Work instructions
An exact transcript of all the records is the expected answer.

Dataset extract
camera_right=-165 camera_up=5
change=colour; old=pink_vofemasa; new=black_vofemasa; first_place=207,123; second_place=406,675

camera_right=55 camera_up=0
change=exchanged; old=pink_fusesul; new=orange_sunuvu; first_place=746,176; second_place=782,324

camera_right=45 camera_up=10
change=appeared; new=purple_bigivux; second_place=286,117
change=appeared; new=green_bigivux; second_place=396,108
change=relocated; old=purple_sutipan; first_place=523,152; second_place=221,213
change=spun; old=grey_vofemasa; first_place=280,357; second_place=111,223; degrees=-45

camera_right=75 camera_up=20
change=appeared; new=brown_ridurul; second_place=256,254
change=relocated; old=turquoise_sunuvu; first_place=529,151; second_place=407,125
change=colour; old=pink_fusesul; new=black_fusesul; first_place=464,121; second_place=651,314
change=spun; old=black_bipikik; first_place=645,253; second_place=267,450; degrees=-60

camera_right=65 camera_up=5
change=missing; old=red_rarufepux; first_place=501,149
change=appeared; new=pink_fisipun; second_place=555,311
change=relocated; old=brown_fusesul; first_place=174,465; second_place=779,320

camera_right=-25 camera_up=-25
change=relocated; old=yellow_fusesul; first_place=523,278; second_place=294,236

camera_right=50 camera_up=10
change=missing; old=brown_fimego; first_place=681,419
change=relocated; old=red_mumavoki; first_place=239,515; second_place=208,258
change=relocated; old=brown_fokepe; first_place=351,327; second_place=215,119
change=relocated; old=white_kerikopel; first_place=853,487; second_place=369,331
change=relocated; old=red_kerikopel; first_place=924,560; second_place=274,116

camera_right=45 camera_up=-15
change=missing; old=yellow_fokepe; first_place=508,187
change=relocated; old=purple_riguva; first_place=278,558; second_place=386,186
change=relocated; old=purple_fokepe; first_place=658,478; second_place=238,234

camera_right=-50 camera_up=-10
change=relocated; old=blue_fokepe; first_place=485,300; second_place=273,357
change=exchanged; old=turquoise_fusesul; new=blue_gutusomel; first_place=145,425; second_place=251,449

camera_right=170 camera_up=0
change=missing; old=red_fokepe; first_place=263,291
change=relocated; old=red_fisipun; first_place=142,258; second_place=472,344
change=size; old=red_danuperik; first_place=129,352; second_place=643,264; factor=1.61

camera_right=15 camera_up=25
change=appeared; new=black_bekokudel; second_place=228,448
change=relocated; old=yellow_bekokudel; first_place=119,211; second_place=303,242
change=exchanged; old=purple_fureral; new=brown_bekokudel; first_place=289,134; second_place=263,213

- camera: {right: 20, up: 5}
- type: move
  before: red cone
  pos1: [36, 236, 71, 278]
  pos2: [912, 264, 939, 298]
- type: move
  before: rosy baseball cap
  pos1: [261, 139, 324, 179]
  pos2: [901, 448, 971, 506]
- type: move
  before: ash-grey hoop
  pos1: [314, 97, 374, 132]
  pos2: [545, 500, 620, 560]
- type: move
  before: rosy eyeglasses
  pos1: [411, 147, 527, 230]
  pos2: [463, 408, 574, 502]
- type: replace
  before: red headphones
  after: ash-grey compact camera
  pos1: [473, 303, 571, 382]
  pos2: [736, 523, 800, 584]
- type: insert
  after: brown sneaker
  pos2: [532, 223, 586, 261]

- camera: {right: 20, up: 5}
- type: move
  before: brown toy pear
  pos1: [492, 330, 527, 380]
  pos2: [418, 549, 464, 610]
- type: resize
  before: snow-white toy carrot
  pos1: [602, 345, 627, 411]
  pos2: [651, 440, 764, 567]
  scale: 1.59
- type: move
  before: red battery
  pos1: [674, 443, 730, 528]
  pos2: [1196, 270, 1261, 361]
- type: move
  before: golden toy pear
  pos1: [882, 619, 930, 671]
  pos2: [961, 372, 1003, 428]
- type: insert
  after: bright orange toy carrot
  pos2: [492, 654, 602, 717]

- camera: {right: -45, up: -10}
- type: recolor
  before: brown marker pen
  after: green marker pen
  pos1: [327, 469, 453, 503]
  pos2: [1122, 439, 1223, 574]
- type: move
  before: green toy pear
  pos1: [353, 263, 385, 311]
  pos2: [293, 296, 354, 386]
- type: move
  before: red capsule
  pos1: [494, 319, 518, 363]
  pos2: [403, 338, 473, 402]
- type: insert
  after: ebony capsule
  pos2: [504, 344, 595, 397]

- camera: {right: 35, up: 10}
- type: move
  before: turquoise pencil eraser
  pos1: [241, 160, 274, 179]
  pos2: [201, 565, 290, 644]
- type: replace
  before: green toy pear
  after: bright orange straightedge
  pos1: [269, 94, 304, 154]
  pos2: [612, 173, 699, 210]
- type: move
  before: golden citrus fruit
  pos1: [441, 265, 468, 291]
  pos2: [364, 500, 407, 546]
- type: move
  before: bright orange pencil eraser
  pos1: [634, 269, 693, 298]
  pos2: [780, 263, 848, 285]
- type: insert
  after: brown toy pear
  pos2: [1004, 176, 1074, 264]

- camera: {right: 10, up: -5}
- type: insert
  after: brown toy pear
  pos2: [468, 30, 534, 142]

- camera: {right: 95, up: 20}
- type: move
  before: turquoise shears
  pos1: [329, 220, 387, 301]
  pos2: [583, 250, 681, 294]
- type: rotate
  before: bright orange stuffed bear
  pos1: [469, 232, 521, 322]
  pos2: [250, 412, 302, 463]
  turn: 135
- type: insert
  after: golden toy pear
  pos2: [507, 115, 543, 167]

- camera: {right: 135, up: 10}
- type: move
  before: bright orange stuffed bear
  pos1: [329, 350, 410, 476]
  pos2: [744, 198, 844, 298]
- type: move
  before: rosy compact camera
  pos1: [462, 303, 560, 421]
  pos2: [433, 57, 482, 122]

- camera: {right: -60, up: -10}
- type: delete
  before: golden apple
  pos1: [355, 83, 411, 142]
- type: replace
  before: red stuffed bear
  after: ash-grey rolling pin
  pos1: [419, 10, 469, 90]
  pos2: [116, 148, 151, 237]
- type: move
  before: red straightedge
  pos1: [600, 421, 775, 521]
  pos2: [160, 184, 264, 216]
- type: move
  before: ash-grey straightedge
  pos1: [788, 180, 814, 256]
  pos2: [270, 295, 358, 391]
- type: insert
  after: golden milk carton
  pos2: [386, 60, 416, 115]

Result of this task
camera_right=-165 camera_up=5
change=colour; old=pink_vofemasa; new=black_vofemasa; first_place=207,123; second_place=406,675

camera_right=55 camera_up=0
change=exchanged; old=pink_fusesul; new=orange_sunuvu; first_place=746,176; second_place=782,324

camera_right=45 camera_up=10
change=appeared; new=purple_bigivux; second_place=286,117
change=appeared; new=green_bigivux; second_place=396,108
change=relocated; old=purple_sutipan; first_place=523,152; second_place=221,213
change=spun; old=grey_vofemasa; first_place=280,357; second_place=111,223; degrees=-45

camera_right=75 camera_up=20
change=appeared; new=brown_ridurul; second_place=256,254
change=relocated; old=turquoise_sunuvu; first_place=529,151; second_place=407,125
change=colour; old=pink_fusesul; new=black_fusesul; first_place=464,121; second_place=651,314
change=spun; old=black_bipikik; first_place=645,253; second_place=267,450; degrees=-60

camera_right=65 camera_up=5
change=missing; old=red_rarufepux; first_place=501,149
change=appeared; new=pink_fisipun; second_place=555,311
change=relocated; old=brown_fusesul; first_place=174,465; second_place=779,320

camera_right=-25 camera_up=-25
change=relocated; old=yellow_fusesul; first_place=523,278; second_place=294,236

camera_right=50 camera_up=10
change=missing; old=brown_fimego; first_place=681,419
change=relocated; old=red_mumavoki; first_place=239,515; second_place=208,258
change=relocated; old=brown_fokepe; first_place=351,327; second_place=215,119
change=relocated; old=white_kerikopel; first_place=853,487; second_place=369,331
change=relocated; old=red_kerikopel; first_place=924,560; second_place=274,116

camera_right=45 camera_up=-15
change=missing; old=yellow_fokepe; first_place=508,187
change=relocated; old=purple_riguva; first_place=278,558; second_place=386,186
change=relocated; old=purple_fokepe; first_place=658,478; second_place=238,234

camera_right=-50 camera_up=-10
change=relocated; old=blue_fokepe; first_place=485,300; second_place=273,357
change=exchanged; old=turquoise_fusesul; new=blue_gutusomel; first_place=145,425; second_place=251,449

camera_right=170 camera_up=0
change=missing; old=red_fokepe; first_place=263,291
change=relocated; old=red_fisipun; first_place=142,258; second_place=472,344
change=size; old=red_danuperik; first_place=129,352; second_place=643,264; factor=1.61

camera_right=15 camera_up=25
change=appeared; new=black_bekokudel; second_place=228,448
change=relocated; old=yellow_bekokudel; first_place=119,211; second_place=303,242
change=exchanged; old=purple_fureral; new=brown_bekokudel; first_place=289,134; second_place=263,213

- camera: {right: 20, up: 5}
- type: move
  before: red cone
  pos1: [36, 236, 71, 278]
  pos2: [912, 264, 939, 298]
- type: move
  before: rosy baseball cap
  pos1: [261, 139, 324, 179]
  pos2: [901, 448, 971, 506]
- type: move
  before: ash-grey hoop
  pos1: [314, 97, 374, 132]
  pos2: [545, 500, 620, 560]
- type: move
  before: rosy eyeglasses
  pos1: [411, 147, 527, 230]
  pos2: [463, 408, 574, 502]
- type: replace
  before: red headphones
  after: ash-grey compact camera
  pos1: [473, 303, 571, 382]
  pos2: [736, 523, 800, 584]
- type: insert
  after: brown sneaker
  pos2: [532, 223, 586, 261]

- camera: {right: 20, up: 5}
- type: move
  before: brown toy pear
  pos1: [492, 330, 527, 380]
  pos2: [418, 549, 464, 610]
- type: resize
  before: snow-white toy carrot
  pos1: [602, 345, 627, 411]
  pos2: [651, 440, 764, 567]
  scale: 1.59
- type: move
  before: red battery
  pos1: [674, 443, 730, 528]
  pos2: [1196, 270, 1261, 361]
- type: move
  before: golden toy pear
  pos1: [882, 619, 930, 671]
  pos2: [961, 372, 1003, 428]
- type: insert
  after: bright orange toy carrot
  pos2: [492, 654, 602, 717]

- camera: {right: -45, up: -10}
- type: recolor
  before: brown marker pen
  after: green marker pen
  pos1: [327, 469, 453, 503]
  pos2: [1122, 439, 1223, 574]
- type: move
  before: green toy pear
  pos1: [353, 263, 385, 311]
  pos2: [293, 296, 354, 386]
- type: move
  before: red capsule
  pos1: [494, 319, 518, 363]
  pos2: [403, 338, 473, 402]
- type: insert
  after: ebony capsule
  pos2: [504, 344, 595, 397]

- camera: {right: 35, up: 10}
- type: move
  before: turquoise pencil eraser
  pos1: [241, 160, 274, 179]
  pos2: [201, 565, 290, 644]
- type: replace
  before: green toy pear
  after: bright orange straightedge
  pos1: [269, 94, 304, 154]
  pos2: [612, 173, 699, 210]
- type: move
  before: golden citrus fruit
  pos1: [441, 265, 468, 291]
  pos2: [364, 500, 407, 546]
- type: move
  before: bright orange pencil eraser
  pos1: [634, 269, 693, 298]
  pos2: [780, 263, 848, 285]
- type: insert
  after: brown toy pear
  pos2: [1004, 176, 1074, 264]

- camera: {right: 10, up: -5}
- type: insert
  after: brown toy pear
  pos2: [468, 30, 534, 142]

- camera: {right: 95, up: 20}
- type: move
  before: turquoise shears
  pos1: [329, 220, 387, 301]
  pos2: [583, 250, 681, 294]
- type: rotate
  before: bright orange stuffed bear
  pos1: [469, 232, 521, 322]
  pos2: [250, 412, 302, 463]
  turn: 135
- type: insert
  after: golden toy pear
  pos2: [507, 115, 543, 167]

- camera: {right: 135, up: 10}
- type: move
  before: bright orange stuffed bear
  pos1: [329, 350, 410, 476]
  pos2: [744, 198, 844, 298]
- type: move
  before: rosy compact camera
  pos1: [462, 303, 560, 421]
  pos2: [433, 57, 482, 122]

- camera: {right: -60, up: -10}
- type: delete
  before: golden apple
  pos1: [355, 83, 411, 142]
- type: replace
  before: red stuffed bear
  after: ash-grey rolling pin
  pos1: [419, 10, 469, 90]
  pos2: [116, 148, 151, 237]
- type: move
  before: red straightedge
  pos1: [600, 421, 775, 521]
  pos2: [160, 184, 264, 216]
- type: move
  before: ash-grey straightedge
  pos1: [788, 180, 814, 256]
  pos2: [270, 295, 358, 391]
- type: insert
  after: golden milk carton
  pos2: [386, 60, 416, 115]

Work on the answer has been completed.